*WHAT IS BEING ASKED:*
Report each line from the listing that the string "dice" appears in.

*DATA EXTRACTS:*
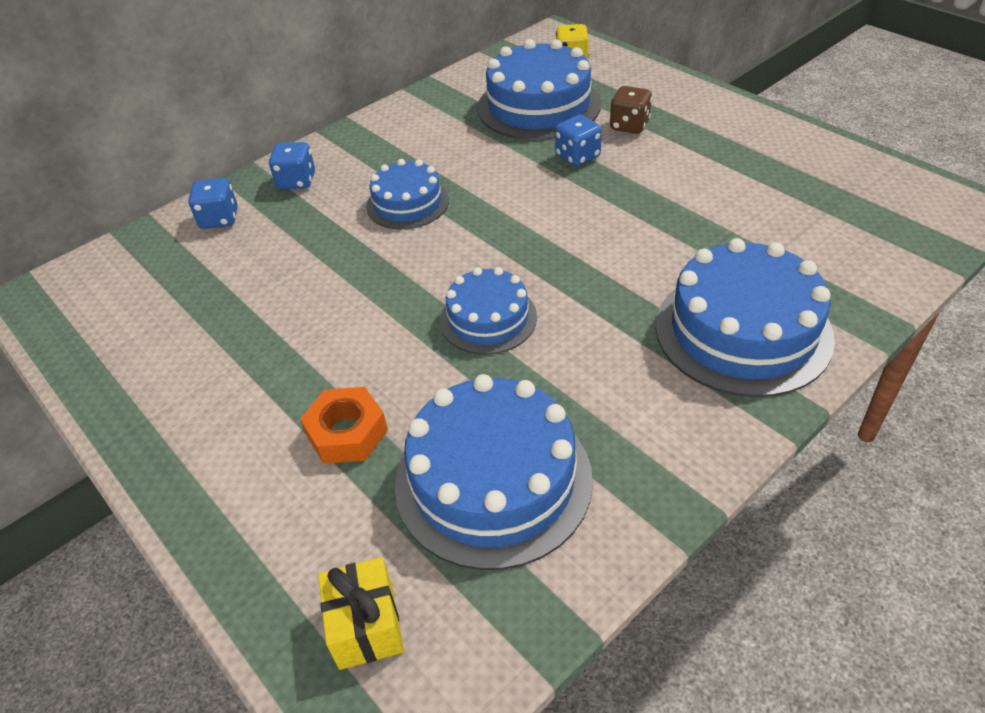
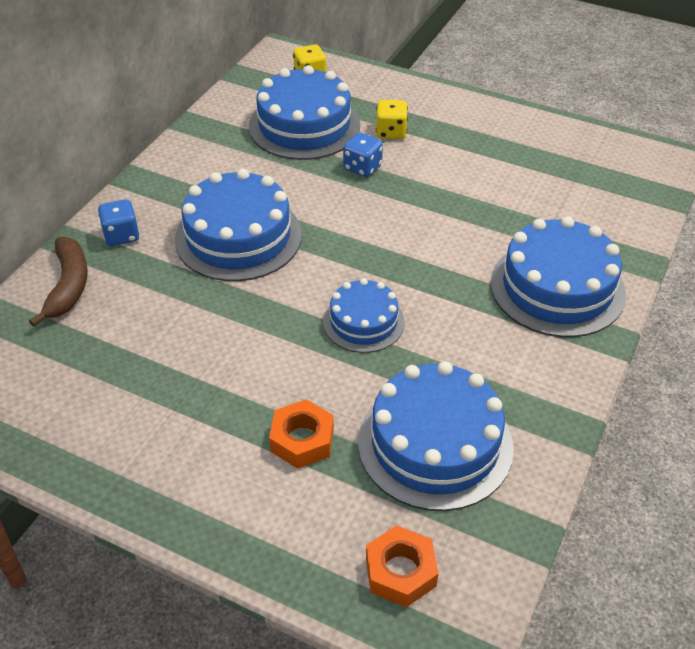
camera: 25 degrees left, 0 degrees up
blue dice [188,178,237,229] -> brown banana [29,237,88,327]
yellow gift [318,557,404,670] -> orange nut [366,525,439,608]
blue cake [366,159,449,229] -> blue cake [175,169,302,281], size x1.69
brown dice [610,86,652,134] -> yellow dice [376,100,408,139]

*ANSWER TO THE EXERCISE:*
blue dice [188,178,237,229] -> brown banana [29,237,88,327]
brown dice [610,86,652,134] -> yellow dice [376,100,408,139]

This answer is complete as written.